▸ **Prompt**: Skip the pictures. Output only the lines below starting at the line with "replaced | padlock/blue" and ending at the line with "replaced | clock/red", both ends included, exactly as they are.

Data entries
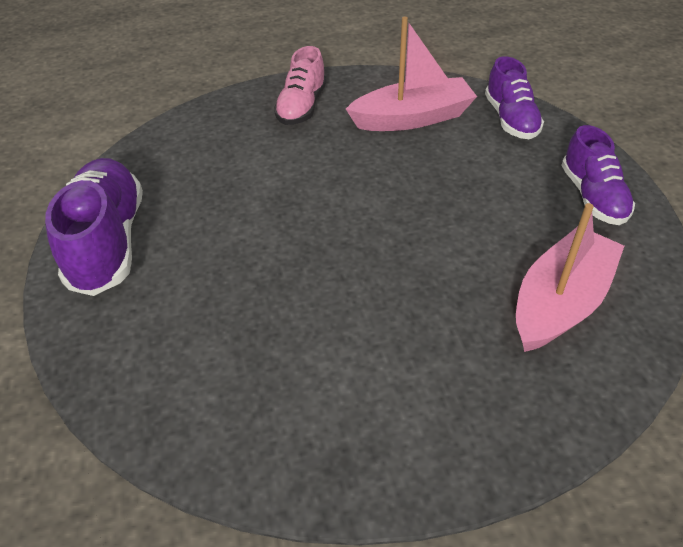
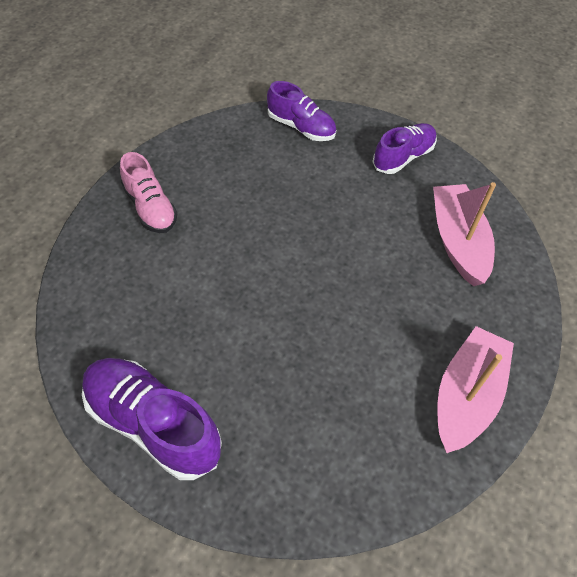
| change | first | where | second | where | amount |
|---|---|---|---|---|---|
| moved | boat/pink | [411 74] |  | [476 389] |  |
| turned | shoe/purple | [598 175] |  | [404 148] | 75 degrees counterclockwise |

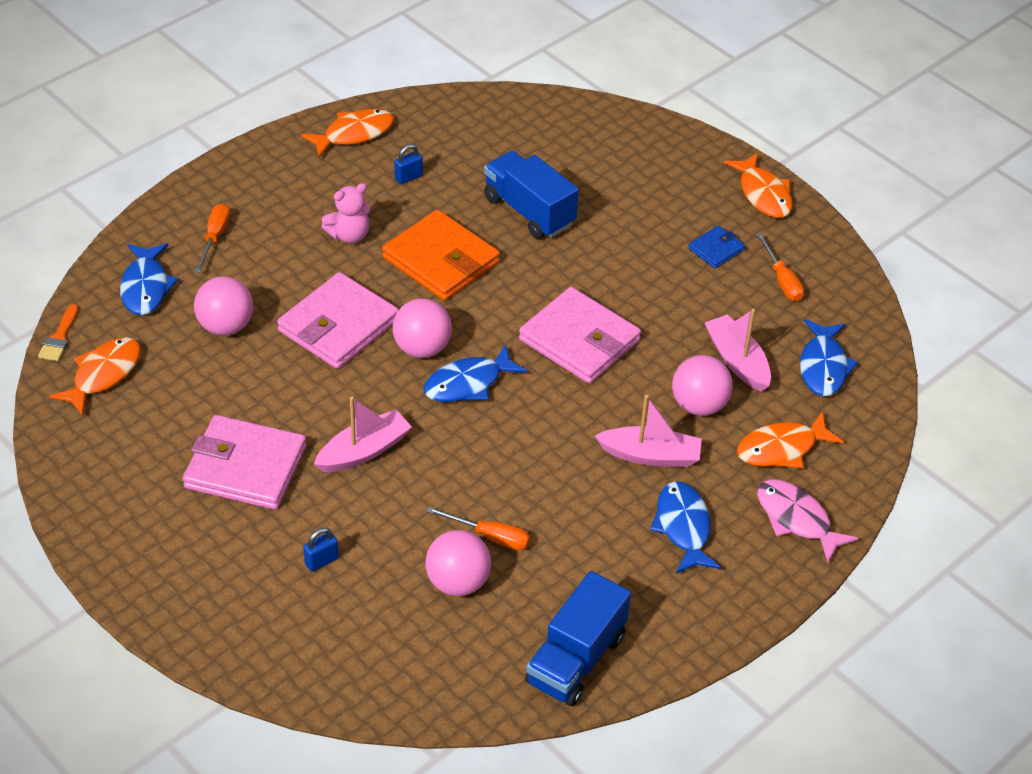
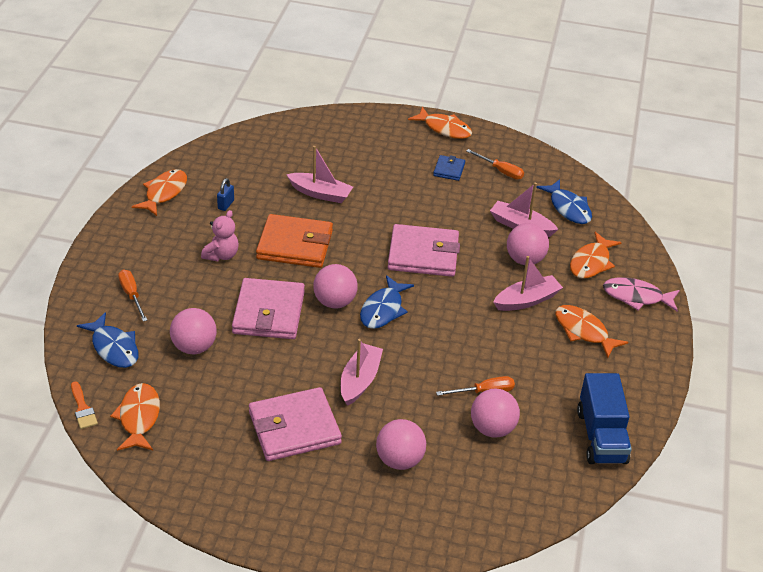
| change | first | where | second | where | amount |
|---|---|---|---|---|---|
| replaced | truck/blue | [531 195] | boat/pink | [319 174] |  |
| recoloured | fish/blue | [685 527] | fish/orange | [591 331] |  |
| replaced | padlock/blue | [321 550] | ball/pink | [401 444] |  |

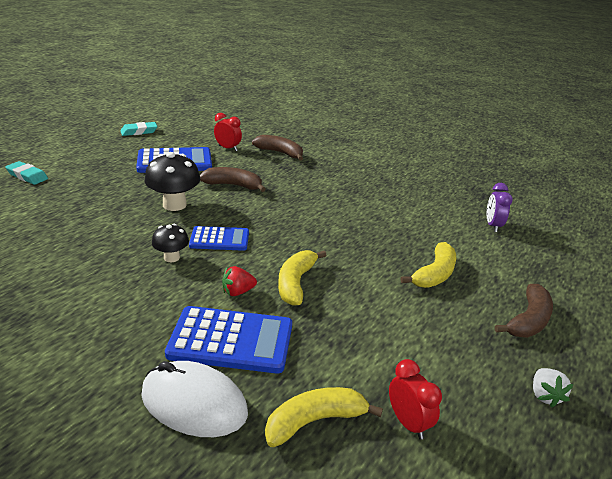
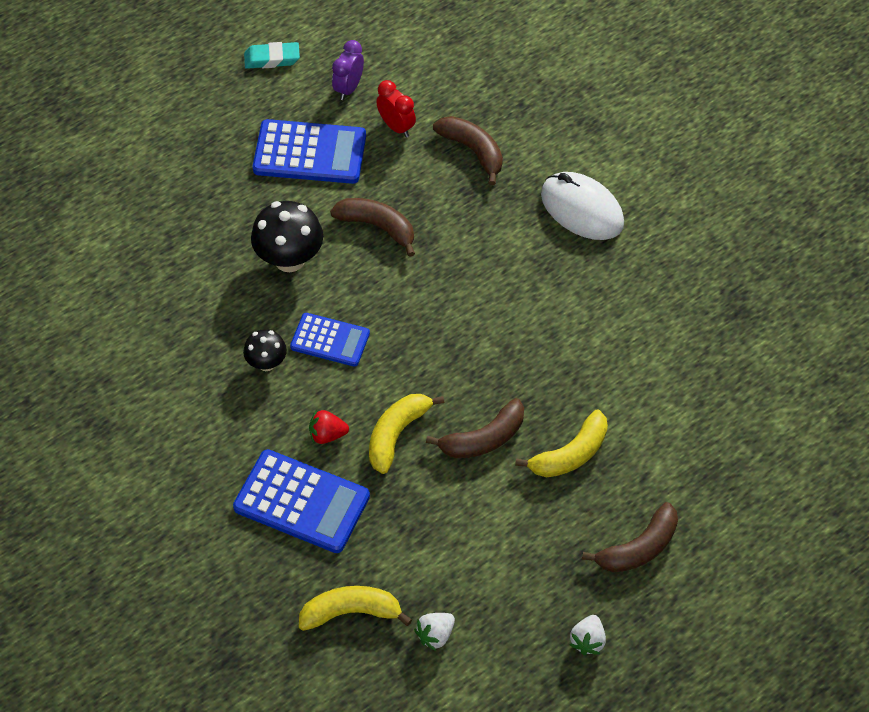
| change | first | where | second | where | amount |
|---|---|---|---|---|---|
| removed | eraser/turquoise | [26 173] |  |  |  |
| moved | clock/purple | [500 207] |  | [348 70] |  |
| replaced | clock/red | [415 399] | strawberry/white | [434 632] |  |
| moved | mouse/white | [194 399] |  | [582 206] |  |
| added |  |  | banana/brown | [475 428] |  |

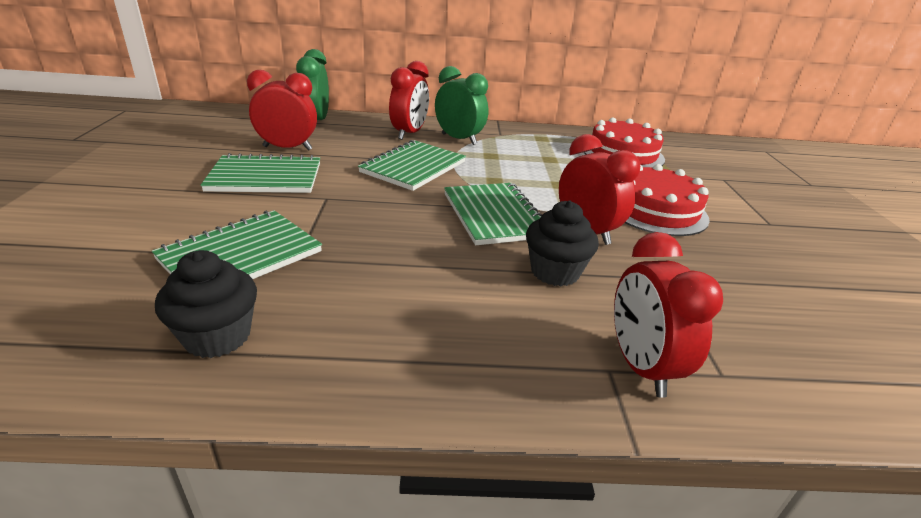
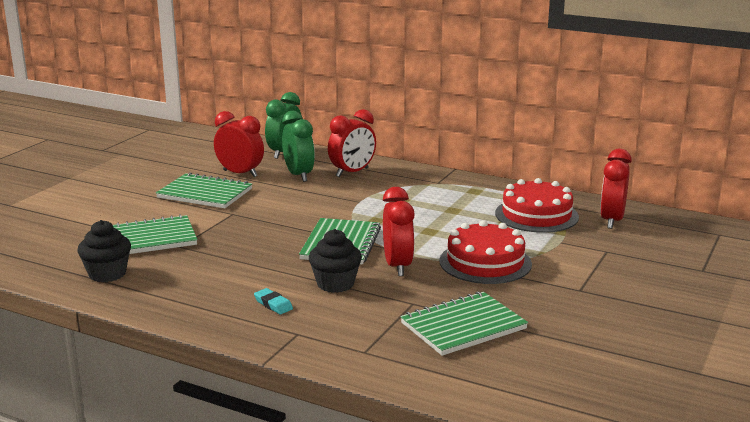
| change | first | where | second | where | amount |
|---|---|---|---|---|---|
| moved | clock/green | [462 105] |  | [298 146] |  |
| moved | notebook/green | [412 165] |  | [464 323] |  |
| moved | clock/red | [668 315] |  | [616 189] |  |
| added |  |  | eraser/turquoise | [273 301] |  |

▸ **Result of this exercise**:
| replaced | padlock/blue | [321 550] | ball/pink | [401 444] |  |

| change | first | where | second | where | amount |
|---|---|---|---|---|---|
| removed | eraser/turquoise | [26 173] |  |  |  |
| moved | clock/purple | [500 207] |  | [348 70] |  |
| replaced | clock/red | [415 399] | strawberry/white | [434 632] |  |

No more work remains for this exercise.